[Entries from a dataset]
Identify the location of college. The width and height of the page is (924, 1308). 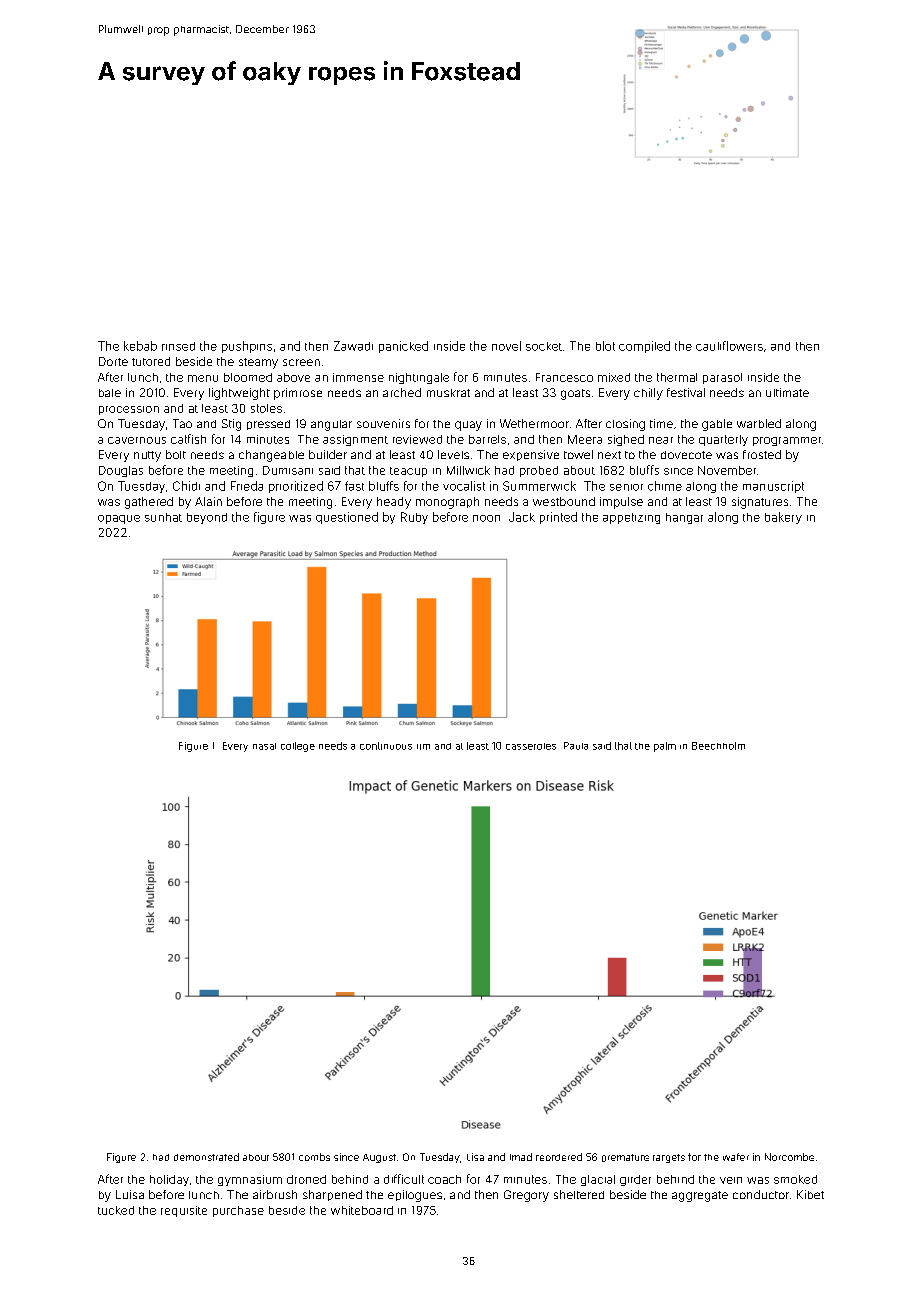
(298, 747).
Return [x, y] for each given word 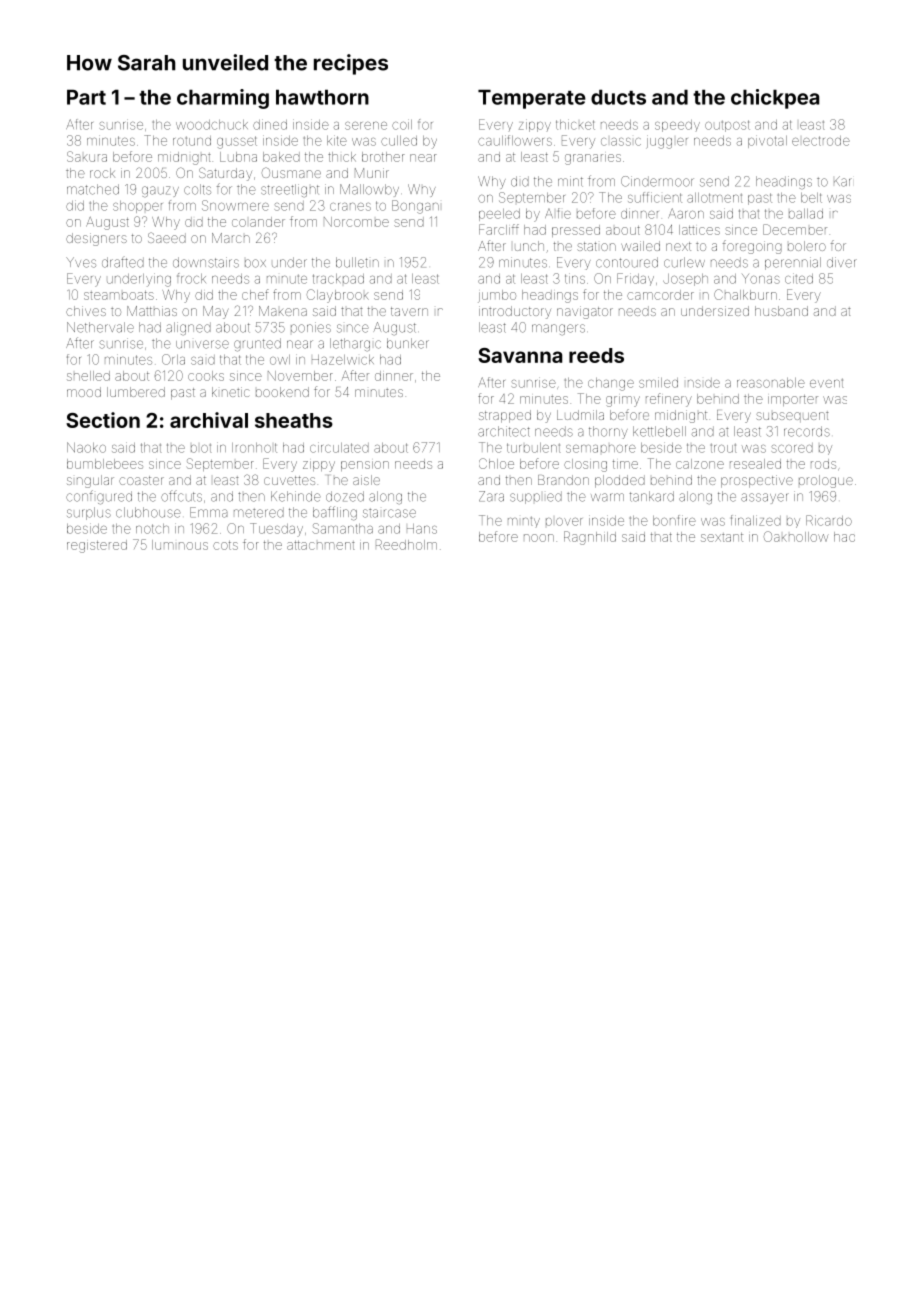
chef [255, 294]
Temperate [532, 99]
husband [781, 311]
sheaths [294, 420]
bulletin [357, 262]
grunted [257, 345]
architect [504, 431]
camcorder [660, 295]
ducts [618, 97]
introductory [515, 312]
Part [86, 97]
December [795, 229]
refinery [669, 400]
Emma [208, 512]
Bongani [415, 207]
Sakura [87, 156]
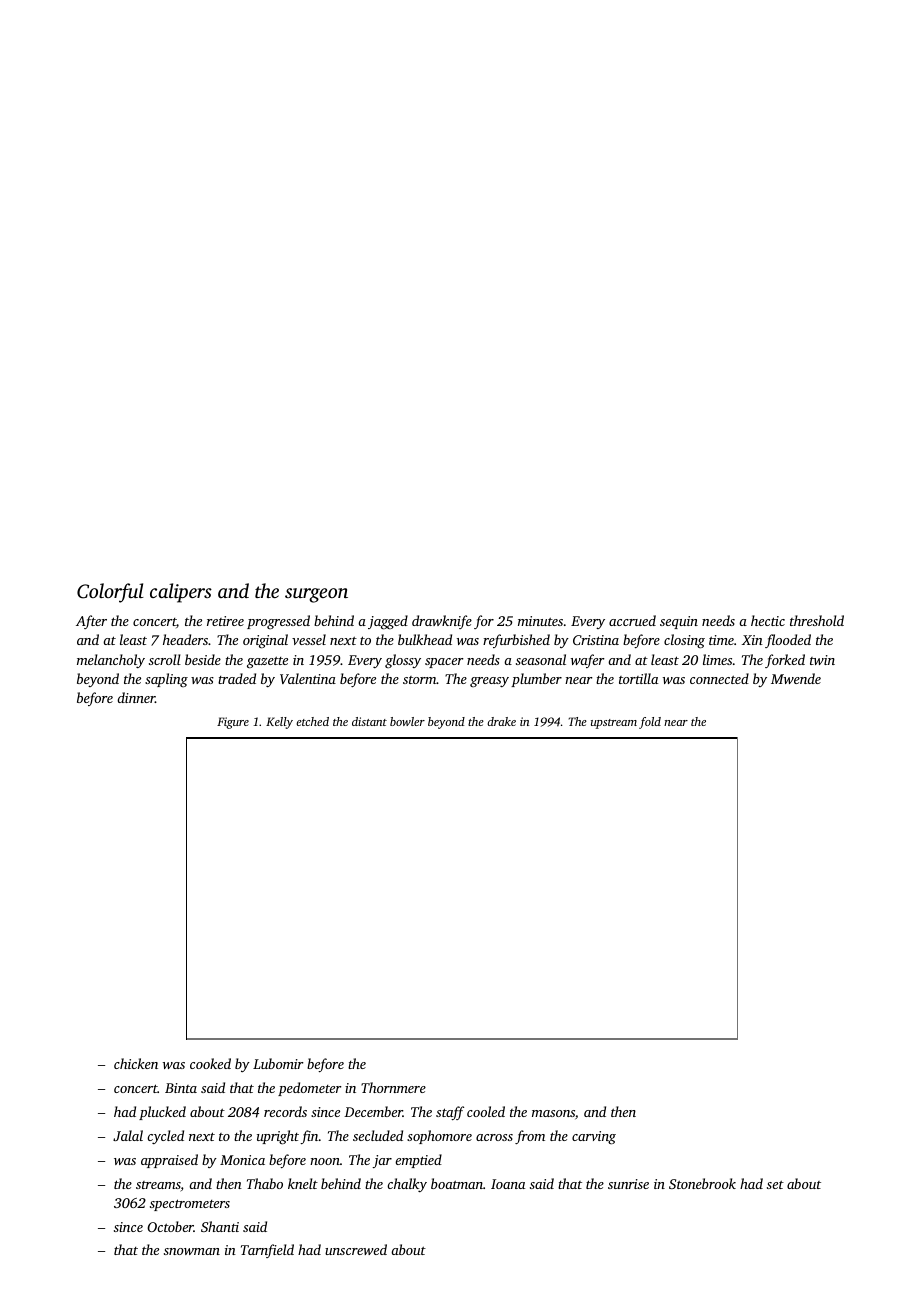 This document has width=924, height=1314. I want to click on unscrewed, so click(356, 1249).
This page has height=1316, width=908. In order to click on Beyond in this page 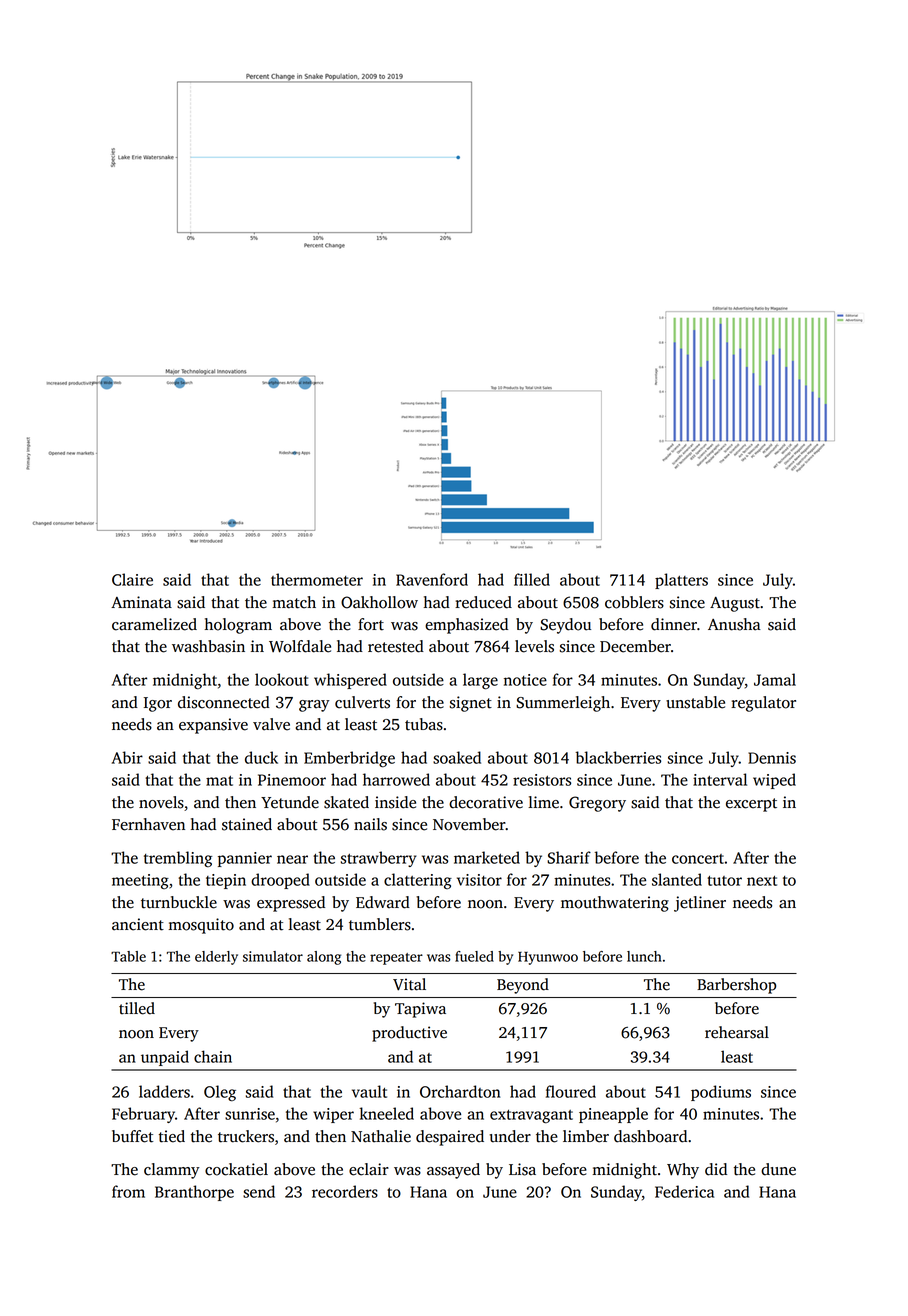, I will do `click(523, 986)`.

==

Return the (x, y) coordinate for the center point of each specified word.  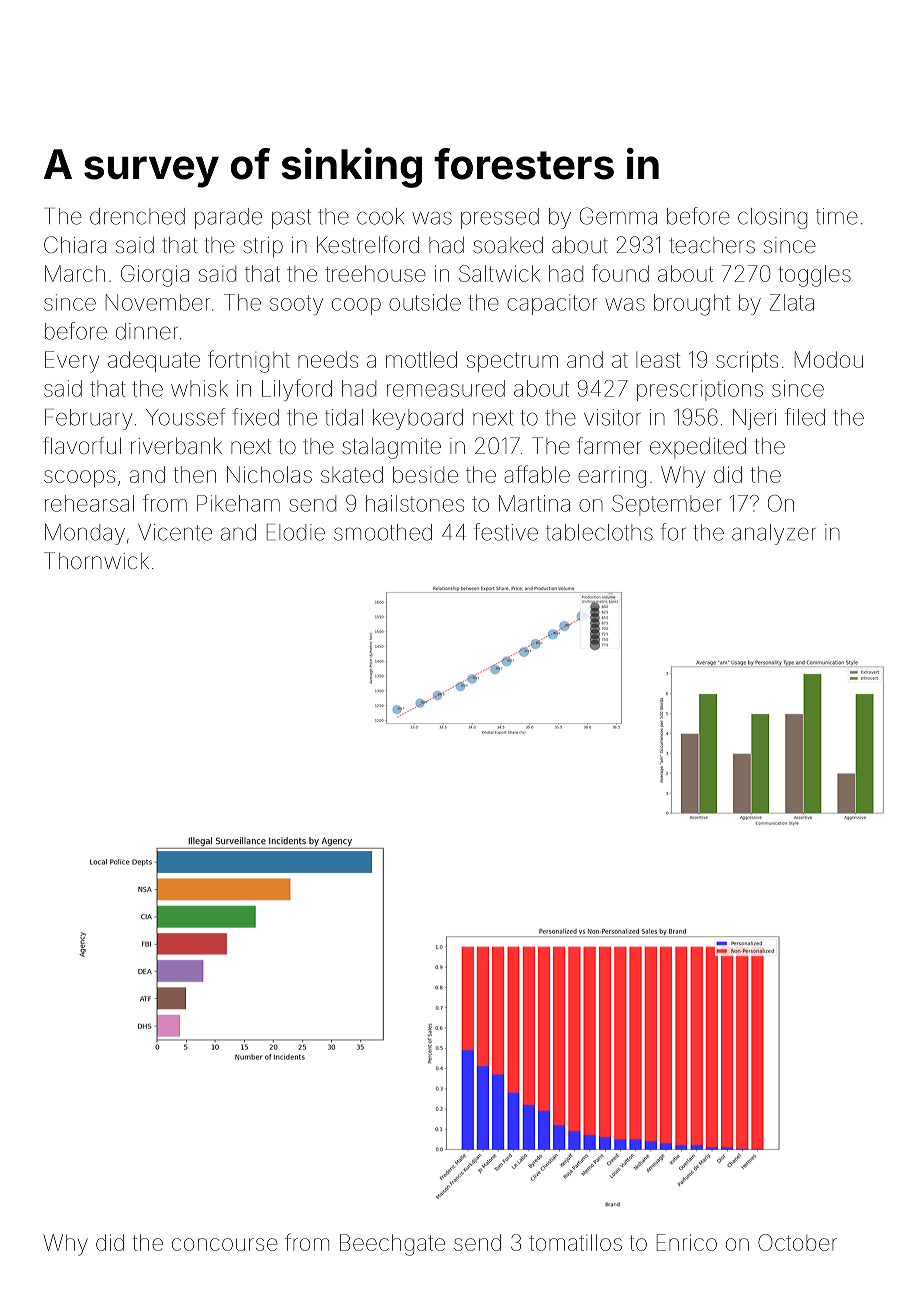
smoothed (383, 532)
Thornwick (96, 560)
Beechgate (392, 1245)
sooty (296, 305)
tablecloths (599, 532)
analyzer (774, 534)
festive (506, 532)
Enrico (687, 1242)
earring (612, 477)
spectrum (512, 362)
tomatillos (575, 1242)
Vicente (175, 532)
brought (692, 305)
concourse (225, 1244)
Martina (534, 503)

[GOAL] Output the entries from the line containing "Beechgate (392, 1245)" through the line containing "Martina (534, 503)" as a Markdown table with the columns Row and Entry. Number each line in Row, put the line in Entry, and omit blank lines.

[ANSWER TO THIS EXERCISE]
| Row | Entry |
|---|---|
| 1 | Beechgate (392, 1245) |
| 2 | sooty (296, 305) |
| 3 | tablecloths (599, 532) |
| 4 | analyzer (774, 534) |
| 5 | festive (506, 532) |
| 6 | Enrico (687, 1242) |
| 7 | earring (612, 477) |
| 8 | spectrum (512, 362) |
| 9 | tomatillos (575, 1242) |
| 10 | Vicente (175, 532) |
| 11 | brought (692, 305) |
| 12 | concourse (225, 1244) |
| 13 | Martina (534, 503) |